Source records
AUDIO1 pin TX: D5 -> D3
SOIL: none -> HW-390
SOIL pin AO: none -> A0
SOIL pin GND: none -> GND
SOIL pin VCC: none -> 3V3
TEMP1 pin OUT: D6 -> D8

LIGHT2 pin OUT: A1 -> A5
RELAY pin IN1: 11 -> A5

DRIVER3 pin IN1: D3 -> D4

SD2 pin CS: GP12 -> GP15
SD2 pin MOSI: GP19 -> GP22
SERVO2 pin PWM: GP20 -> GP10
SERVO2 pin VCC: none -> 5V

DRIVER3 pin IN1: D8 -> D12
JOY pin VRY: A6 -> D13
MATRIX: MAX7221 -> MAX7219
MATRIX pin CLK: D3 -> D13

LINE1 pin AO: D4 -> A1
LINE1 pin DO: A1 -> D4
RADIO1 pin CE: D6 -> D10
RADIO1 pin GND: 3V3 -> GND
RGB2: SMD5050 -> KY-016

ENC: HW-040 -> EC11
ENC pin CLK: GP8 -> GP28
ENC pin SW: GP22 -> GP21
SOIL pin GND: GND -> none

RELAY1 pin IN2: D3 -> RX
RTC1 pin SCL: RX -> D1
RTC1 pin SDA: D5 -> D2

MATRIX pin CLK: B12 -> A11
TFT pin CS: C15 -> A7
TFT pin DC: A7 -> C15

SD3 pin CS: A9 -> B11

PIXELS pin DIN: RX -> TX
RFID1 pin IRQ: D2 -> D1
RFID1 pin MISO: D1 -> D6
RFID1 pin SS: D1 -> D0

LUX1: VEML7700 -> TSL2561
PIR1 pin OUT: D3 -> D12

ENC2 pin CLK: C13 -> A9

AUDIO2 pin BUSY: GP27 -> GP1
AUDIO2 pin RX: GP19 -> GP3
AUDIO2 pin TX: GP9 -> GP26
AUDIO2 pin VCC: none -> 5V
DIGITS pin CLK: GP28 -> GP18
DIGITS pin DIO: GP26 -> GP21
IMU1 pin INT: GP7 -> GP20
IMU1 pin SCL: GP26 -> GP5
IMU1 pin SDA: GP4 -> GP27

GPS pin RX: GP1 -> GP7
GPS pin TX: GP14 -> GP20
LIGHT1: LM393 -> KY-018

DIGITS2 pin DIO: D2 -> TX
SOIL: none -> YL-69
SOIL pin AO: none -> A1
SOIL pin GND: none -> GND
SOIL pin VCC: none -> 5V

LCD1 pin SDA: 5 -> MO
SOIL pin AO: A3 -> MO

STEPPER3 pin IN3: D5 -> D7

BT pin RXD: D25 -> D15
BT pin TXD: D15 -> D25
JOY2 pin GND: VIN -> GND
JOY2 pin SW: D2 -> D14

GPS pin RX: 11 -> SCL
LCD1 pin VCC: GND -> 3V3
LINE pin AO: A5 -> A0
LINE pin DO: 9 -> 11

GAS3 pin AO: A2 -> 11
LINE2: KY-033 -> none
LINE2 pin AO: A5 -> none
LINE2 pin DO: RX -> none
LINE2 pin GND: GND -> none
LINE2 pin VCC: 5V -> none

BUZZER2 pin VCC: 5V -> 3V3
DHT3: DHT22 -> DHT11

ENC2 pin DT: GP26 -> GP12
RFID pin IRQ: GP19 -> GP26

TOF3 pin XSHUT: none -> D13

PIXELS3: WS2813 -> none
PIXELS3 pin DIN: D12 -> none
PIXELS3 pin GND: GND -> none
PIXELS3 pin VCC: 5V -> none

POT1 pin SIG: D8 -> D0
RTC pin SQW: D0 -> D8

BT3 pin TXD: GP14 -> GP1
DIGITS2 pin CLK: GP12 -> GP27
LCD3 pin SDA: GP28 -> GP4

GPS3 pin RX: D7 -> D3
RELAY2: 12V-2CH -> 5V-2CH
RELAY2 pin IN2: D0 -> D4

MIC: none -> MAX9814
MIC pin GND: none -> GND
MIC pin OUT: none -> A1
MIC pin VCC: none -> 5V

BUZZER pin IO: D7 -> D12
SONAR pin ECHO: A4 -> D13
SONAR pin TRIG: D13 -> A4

- **Work instructions**
Retype the data exactly as given.

- **Task answer**
AUDIO1 pin TX: D5 -> D3
SOIL: none -> HW-390
SOIL pin AO: none -> A0
SOIL pin GND: none -> GND
SOIL pin VCC: none -> 3V3
TEMP1 pin OUT: D6 -> D8

LIGHT2 pin OUT: A1 -> A5
RELAY pin IN1: 11 -> A5

DRIVER3 pin IN1: D3 -> D4

SD2 pin CS: GP12 -> GP15
SD2 pin MOSI: GP19 -> GP22
SERVO2 pin PWM: GP20 -> GP10
SERVO2 pin VCC: none -> 5V

DRIVER3 pin IN1: D8 -> D12
JOY pin VRY: A6 -> D13
MATRIX: MAX7221 -> MAX7219
MATRIX pin CLK: D3 -> D13

LINE1 pin AO: D4 -> A1
LINE1 pin DO: A1 -> D4
RADIO1 pin CE: D6 -> D10
RADIO1 pin GND: 3V3 -> GND
RGB2: SMD5050 -> KY-016

ENC: HW-040 -> EC11
ENC pin CLK: GP8 -> GP28
ENC pin SW: GP22 -> GP21
SOIL pin GND: GND -> none

RELAY1 pin IN2: D3 -> RX
RTC1 pin SCL: RX -> D1
RTC1 pin SDA: D5 -> D2

MATRIX pin CLK: B12 -> A11
TFT pin CS: C15 -> A7
TFT pin DC: A7 -> C15

SD3 pin CS: A9 -> B11

PIXELS pin DIN: RX -> TX
RFID1 pin IRQ: D2 -> D1
RFID1 pin MISO: D1 -> D6
RFID1 pin SS: D1 -> D0

LUX1: VEML7700 -> TSL2561
PIR1 pin OUT: D3 -> D12

ENC2 pin CLK: C13 -> A9

AUDIO2 pin BUSY: GP27 -> GP1
AUDIO2 pin RX: GP19 -> GP3
AUDIO2 pin TX: GP9 -> GP26
AUDIO2 pin VCC: none -> 5V
DIGITS pin CLK: GP28 -> GP18
DIGITS pin DIO: GP26 -> GP21
IMU1 pin INT: GP7 -> GP20
IMU1 pin SCL: GP26 -> GP5
IMU1 pin SDA: GP4 -> GP27

GPS pin RX: GP1 -> GP7
GPS pin TX: GP14 -> GP20
LIGHT1: LM393 -> KY-018

DIGITS2 pin DIO: D2 -> TX
SOIL: none -> YL-69
SOIL pin AO: none -> A1
SOIL pin GND: none -> GND
SOIL pin VCC: none -> 5V

LCD1 pin SDA: 5 -> MO
SOIL pin AO: A3 -> MO

STEPPER3 pin IN3: D5 -> D7

BT pin RXD: D25 -> D15
BT pin TXD: D15 -> D25
JOY2 pin GND: VIN -> GND
JOY2 pin SW: D2 -> D14

GPS pin RX: 11 -> SCL
LCD1 pin VCC: GND -> 3V3
LINE pin AO: A5 -> A0
LINE pin DO: 9 -> 11

GAS3 pin AO: A2 -> 11
LINE2: KY-033 -> none
LINE2 pin AO: A5 -> none
LINE2 pin DO: RX -> none
LINE2 pin GND: GND -> none
LINE2 pin VCC: 5V -> none

BUZZER2 pin VCC: 5V -> 3V3
DHT3: DHT22 -> DHT11

ENC2 pin DT: GP26 -> GP12
RFID pin IRQ: GP19 -> GP26

TOF3 pin XSHUT: none -> D13

PIXELS3: WS2813 -> none
PIXELS3 pin DIN: D12 -> none
PIXELS3 pin GND: GND -> none
PIXELS3 pin VCC: 5V -> none

POT1 pin SIG: D8 -> D0
RTC pin SQW: D0 -> D8

BT3 pin TXD: GP14 -> GP1
DIGITS2 pin CLK: GP12 -> GP27
LCD3 pin SDA: GP28 -> GP4

GPS3 pin RX: D7 -> D3
RELAY2: 12V-2CH -> 5V-2CH
RELAY2 pin IN2: D0 -> D4

MIC: none -> MAX9814
MIC pin GND: none -> GND
MIC pin OUT: none -> A1
MIC pin VCC: none -> 5V

BUZZER pin IO: D7 -> D12
SONAR pin ECHO: A4 -> D13
SONAR pin TRIG: D13 -> A4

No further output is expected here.